Action item: In the data below, repeat the line containing "pink donut: [88,440,173,513]" and every following line exactly, up to and including the last line. Exclude pictures.

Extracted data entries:
★ ★ ★ ★

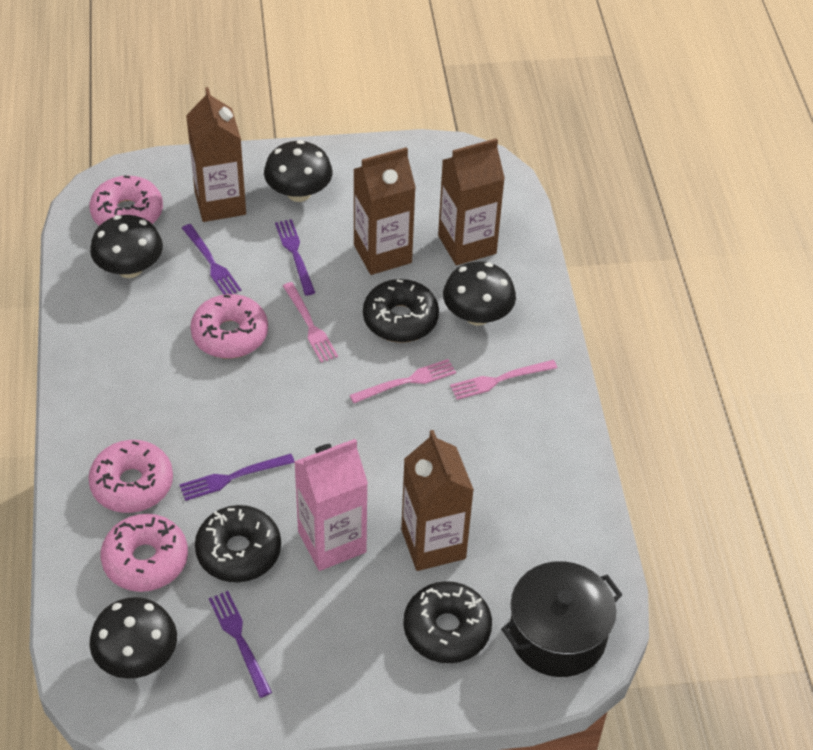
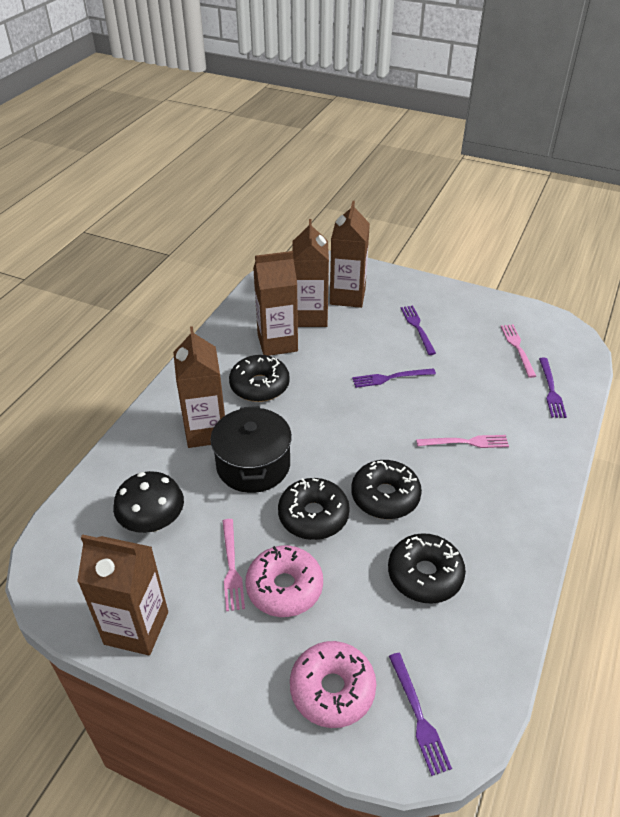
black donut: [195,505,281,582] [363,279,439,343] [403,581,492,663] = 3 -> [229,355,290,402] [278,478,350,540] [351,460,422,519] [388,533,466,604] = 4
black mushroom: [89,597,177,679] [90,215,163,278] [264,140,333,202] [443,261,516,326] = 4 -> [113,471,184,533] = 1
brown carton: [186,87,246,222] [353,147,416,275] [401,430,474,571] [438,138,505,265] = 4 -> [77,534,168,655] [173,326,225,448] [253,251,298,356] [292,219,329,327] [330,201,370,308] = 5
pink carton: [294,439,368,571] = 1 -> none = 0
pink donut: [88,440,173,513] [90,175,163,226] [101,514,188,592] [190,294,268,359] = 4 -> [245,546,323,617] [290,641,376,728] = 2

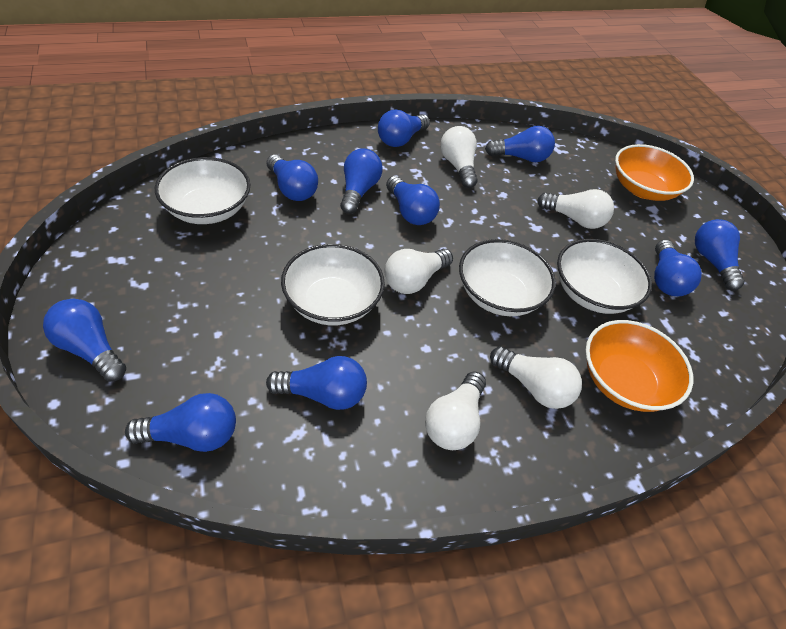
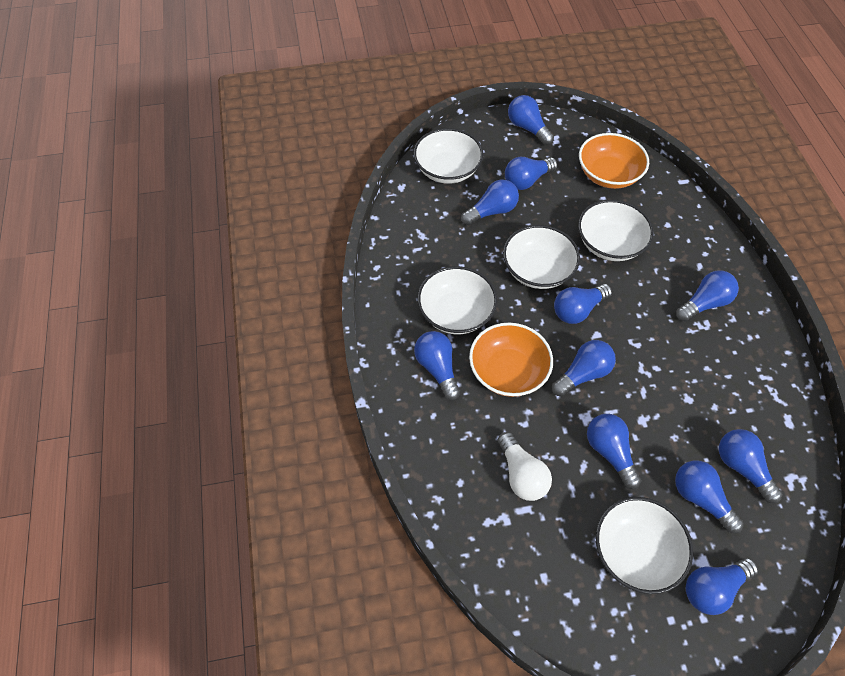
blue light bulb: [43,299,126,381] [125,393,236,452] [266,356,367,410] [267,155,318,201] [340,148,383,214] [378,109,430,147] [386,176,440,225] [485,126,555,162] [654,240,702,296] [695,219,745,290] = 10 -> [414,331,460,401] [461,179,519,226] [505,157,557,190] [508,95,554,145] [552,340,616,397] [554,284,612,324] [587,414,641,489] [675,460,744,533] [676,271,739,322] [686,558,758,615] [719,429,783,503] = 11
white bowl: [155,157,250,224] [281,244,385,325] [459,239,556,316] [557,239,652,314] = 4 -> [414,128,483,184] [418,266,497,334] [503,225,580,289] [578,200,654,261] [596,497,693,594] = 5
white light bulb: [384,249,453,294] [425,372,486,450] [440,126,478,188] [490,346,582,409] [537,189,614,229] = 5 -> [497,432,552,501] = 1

★ ★ ★ ★

Response to this exercise:
pink donut: [88,440,173,513] [90,175,163,226] [101,514,188,592] [190,294,268,359] = 4 -> [245,546,323,617] [290,641,376,728] = 2

blue light bulb: [43,299,126,381] [125,393,236,452] [266,356,367,410] [267,155,318,201] [340,148,383,214] [378,109,430,147] [386,176,440,225] [485,126,555,162] [654,240,702,296] [695,219,745,290] = 10 -> [414,331,460,401] [461,179,519,226] [505,157,557,190] [508,95,554,145] [552,340,616,397] [554,284,612,324] [587,414,641,489] [675,460,744,533] [676,271,739,322] [686,558,758,615] [719,429,783,503] = 11
white bowl: [155,157,250,224] [281,244,385,325] [459,239,556,316] [557,239,652,314] = 4 -> [414,128,483,184] [418,266,497,334] [503,225,580,289] [578,200,654,261] [596,497,693,594] = 5
white light bulb: [384,249,453,294] [425,372,486,450] [440,126,478,188] [490,346,582,409] [537,189,614,229] = 5 -> [497,432,552,501] = 1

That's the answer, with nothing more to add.